* **PROBLEM DETAILS**
Give again, word for word, every line in the entries below from the line with "watering can (turquoise)" up to and including the line with "gone | wooden", and no other line.
(MATERIAL TO PROCESS begins)
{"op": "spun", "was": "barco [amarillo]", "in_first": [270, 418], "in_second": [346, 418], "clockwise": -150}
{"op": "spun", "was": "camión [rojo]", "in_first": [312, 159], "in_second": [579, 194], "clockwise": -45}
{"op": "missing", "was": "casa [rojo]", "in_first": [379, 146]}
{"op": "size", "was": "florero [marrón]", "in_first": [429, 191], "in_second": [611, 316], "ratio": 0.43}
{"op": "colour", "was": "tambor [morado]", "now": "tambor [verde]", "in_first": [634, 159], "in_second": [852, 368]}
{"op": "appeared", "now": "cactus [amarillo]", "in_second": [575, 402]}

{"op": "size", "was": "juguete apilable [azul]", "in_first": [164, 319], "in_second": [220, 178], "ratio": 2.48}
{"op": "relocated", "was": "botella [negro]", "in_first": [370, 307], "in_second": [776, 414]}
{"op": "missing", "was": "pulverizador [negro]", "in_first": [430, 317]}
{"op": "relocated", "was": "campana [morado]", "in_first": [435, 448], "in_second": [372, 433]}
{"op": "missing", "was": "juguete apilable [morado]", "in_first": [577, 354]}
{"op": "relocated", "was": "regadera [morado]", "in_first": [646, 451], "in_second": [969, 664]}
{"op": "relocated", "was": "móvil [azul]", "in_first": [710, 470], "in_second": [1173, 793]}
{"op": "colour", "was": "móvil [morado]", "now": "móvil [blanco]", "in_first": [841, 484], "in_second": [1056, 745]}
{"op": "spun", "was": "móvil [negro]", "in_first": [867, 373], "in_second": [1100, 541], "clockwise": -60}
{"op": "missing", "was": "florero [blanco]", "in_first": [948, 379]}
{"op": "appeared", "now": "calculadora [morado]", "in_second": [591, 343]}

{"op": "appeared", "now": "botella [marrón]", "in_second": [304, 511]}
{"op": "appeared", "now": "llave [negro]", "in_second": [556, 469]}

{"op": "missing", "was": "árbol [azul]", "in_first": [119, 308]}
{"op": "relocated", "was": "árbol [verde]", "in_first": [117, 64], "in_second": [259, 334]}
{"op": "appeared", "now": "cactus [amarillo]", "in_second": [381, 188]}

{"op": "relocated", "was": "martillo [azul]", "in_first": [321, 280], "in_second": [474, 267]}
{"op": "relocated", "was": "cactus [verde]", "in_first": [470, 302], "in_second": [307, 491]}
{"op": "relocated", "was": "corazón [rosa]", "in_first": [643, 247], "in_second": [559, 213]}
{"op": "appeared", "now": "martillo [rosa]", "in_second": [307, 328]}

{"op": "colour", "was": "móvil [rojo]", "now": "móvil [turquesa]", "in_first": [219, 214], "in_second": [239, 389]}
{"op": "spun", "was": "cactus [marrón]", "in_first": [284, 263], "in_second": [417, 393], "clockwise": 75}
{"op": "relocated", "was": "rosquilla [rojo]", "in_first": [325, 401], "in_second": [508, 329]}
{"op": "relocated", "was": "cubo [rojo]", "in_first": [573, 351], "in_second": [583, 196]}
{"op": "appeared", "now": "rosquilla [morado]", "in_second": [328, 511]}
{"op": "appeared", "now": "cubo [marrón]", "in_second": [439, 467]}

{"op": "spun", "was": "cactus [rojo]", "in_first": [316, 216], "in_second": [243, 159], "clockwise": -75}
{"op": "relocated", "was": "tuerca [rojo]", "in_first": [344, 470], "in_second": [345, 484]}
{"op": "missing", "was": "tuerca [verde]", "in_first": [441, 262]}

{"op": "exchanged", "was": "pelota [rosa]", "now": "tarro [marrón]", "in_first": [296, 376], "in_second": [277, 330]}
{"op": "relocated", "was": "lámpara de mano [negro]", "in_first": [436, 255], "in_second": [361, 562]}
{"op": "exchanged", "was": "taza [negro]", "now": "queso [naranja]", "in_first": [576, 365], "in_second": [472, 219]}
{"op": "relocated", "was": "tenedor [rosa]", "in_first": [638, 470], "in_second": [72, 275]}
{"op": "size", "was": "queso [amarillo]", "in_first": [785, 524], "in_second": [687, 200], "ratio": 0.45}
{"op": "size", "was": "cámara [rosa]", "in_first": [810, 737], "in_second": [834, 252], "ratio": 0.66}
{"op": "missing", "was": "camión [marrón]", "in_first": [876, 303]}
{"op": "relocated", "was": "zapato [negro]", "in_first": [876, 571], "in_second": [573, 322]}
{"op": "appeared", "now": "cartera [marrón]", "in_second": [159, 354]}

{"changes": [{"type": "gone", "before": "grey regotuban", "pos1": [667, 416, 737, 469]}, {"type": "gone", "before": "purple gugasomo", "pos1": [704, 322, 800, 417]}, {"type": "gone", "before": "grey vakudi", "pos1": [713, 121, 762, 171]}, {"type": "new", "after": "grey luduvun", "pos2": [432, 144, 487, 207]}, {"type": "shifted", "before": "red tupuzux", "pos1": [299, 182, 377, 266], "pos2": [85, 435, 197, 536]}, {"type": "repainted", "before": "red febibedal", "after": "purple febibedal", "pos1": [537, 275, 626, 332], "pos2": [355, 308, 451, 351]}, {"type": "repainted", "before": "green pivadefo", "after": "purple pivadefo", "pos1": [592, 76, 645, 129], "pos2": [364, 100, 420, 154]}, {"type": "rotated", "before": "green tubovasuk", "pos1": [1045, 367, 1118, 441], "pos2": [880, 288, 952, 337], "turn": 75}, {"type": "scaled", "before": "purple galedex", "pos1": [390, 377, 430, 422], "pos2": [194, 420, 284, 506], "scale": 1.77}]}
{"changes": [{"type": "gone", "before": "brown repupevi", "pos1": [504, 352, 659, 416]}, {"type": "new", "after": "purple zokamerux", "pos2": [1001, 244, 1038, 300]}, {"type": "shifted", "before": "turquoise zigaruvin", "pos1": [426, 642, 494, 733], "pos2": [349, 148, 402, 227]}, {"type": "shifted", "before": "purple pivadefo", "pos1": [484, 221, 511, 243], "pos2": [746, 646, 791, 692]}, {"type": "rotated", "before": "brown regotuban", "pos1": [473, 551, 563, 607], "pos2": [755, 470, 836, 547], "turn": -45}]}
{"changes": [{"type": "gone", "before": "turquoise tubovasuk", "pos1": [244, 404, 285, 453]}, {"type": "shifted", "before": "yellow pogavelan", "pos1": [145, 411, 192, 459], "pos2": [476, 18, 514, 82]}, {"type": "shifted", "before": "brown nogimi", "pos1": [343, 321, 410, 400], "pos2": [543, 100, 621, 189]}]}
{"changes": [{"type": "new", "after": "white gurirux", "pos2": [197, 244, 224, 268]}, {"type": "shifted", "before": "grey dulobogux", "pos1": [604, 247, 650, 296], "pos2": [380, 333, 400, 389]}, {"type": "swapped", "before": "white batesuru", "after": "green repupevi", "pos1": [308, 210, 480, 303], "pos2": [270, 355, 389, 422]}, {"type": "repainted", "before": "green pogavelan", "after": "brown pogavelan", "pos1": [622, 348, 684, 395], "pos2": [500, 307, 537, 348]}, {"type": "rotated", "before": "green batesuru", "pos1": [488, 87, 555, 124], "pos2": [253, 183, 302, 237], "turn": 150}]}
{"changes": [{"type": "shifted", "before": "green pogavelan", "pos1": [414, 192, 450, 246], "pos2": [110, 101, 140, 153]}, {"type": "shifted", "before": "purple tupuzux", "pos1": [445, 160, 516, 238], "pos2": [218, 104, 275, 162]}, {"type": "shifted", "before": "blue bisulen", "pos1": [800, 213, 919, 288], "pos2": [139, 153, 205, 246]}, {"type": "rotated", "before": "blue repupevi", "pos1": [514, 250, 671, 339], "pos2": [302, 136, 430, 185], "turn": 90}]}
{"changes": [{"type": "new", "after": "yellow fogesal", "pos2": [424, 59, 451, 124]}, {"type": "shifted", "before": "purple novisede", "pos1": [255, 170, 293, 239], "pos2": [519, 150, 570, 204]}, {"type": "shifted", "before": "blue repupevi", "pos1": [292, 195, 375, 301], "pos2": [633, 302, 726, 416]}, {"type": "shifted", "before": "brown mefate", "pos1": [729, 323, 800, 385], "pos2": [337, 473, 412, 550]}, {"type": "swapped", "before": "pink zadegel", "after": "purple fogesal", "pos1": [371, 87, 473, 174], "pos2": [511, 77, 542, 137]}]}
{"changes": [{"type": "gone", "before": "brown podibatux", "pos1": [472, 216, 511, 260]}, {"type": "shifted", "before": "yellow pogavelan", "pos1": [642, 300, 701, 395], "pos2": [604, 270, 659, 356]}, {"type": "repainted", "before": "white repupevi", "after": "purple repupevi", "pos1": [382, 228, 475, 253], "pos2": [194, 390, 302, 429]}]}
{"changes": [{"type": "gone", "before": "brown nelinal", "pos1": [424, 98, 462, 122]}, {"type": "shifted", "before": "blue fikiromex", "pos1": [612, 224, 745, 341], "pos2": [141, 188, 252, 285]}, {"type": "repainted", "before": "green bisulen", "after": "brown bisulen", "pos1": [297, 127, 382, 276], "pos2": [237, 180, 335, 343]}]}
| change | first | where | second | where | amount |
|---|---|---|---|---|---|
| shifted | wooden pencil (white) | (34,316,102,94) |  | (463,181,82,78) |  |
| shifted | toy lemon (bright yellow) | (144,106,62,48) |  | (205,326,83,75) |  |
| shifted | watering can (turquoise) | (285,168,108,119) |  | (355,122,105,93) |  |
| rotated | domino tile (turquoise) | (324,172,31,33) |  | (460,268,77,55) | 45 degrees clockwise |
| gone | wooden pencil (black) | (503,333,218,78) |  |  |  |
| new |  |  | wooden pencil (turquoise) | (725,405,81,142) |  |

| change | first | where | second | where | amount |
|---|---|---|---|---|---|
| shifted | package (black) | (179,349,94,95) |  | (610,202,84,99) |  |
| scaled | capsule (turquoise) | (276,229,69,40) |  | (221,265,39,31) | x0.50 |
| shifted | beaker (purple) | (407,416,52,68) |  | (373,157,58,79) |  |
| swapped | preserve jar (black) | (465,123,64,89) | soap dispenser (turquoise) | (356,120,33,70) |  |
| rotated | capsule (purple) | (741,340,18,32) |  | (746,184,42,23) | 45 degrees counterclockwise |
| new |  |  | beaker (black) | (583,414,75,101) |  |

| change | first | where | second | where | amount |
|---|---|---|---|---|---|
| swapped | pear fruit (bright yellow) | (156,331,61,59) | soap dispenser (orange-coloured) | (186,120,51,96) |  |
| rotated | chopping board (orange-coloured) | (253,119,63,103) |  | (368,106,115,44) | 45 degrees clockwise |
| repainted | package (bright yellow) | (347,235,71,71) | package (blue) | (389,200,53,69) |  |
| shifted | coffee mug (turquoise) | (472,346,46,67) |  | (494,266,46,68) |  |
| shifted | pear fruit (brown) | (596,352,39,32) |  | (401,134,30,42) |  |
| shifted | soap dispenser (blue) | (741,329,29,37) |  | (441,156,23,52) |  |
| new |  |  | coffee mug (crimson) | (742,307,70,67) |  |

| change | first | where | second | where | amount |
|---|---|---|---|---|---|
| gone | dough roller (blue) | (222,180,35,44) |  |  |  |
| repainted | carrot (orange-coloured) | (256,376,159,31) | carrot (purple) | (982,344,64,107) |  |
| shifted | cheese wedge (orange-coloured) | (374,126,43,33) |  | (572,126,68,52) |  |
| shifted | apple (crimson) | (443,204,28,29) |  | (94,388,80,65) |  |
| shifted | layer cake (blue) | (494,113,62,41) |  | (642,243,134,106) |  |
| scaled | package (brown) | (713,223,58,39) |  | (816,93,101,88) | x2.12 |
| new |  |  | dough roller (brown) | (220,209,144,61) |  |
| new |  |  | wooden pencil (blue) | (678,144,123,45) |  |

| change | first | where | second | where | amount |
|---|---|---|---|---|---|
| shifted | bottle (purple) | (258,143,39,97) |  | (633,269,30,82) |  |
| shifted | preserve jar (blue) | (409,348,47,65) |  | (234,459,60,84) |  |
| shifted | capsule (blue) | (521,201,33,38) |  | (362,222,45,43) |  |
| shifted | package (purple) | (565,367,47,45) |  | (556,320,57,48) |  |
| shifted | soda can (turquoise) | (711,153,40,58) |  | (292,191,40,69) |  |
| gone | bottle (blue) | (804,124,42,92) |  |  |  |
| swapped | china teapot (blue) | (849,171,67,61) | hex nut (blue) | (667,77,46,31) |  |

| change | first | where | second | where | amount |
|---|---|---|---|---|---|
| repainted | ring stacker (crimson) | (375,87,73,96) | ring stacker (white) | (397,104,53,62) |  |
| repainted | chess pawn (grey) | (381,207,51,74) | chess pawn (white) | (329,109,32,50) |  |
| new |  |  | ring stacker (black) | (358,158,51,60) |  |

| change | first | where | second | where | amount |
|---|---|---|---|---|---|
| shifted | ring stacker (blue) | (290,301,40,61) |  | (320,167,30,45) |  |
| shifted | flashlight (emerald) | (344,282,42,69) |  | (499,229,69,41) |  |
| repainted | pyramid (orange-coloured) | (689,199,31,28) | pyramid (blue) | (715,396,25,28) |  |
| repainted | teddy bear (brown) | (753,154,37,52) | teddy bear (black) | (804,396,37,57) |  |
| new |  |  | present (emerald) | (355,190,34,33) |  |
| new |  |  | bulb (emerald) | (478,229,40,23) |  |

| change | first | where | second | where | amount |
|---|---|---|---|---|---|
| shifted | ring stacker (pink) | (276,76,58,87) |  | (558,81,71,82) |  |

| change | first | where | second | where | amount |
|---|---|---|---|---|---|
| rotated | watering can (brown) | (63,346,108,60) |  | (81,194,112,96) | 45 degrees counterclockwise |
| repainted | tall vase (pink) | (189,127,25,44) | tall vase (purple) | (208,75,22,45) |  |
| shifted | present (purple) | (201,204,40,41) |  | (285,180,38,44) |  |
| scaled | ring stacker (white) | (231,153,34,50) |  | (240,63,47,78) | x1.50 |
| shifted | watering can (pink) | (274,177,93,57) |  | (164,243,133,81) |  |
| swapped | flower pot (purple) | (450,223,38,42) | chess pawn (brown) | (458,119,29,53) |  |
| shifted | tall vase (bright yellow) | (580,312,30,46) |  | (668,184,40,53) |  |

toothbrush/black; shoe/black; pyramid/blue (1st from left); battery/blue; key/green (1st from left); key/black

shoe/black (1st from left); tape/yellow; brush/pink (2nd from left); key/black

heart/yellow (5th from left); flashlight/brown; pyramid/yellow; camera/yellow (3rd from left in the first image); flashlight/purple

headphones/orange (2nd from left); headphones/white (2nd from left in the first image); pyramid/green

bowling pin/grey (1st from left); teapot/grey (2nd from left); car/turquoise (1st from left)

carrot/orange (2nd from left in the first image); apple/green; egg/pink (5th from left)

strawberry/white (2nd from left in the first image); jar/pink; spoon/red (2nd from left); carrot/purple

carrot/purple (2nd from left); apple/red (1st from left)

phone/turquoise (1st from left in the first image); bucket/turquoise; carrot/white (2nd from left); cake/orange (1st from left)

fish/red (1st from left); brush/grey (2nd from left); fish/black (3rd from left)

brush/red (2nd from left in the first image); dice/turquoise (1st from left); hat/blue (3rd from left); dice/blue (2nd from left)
(MATERIAL TO PROCESS ends)
* **RESPONSE AREA**
| shifted | watering can (turquoise) | (285,168,108,119) |  | (355,122,105,93) |  |
| rotated | domino tile (turquoise) | (324,172,31,33) |  | (460,268,77,55) | 45 degrees clockwise |
| gone | wooden pencil (black) | (503,333,218,78) |  |  |  |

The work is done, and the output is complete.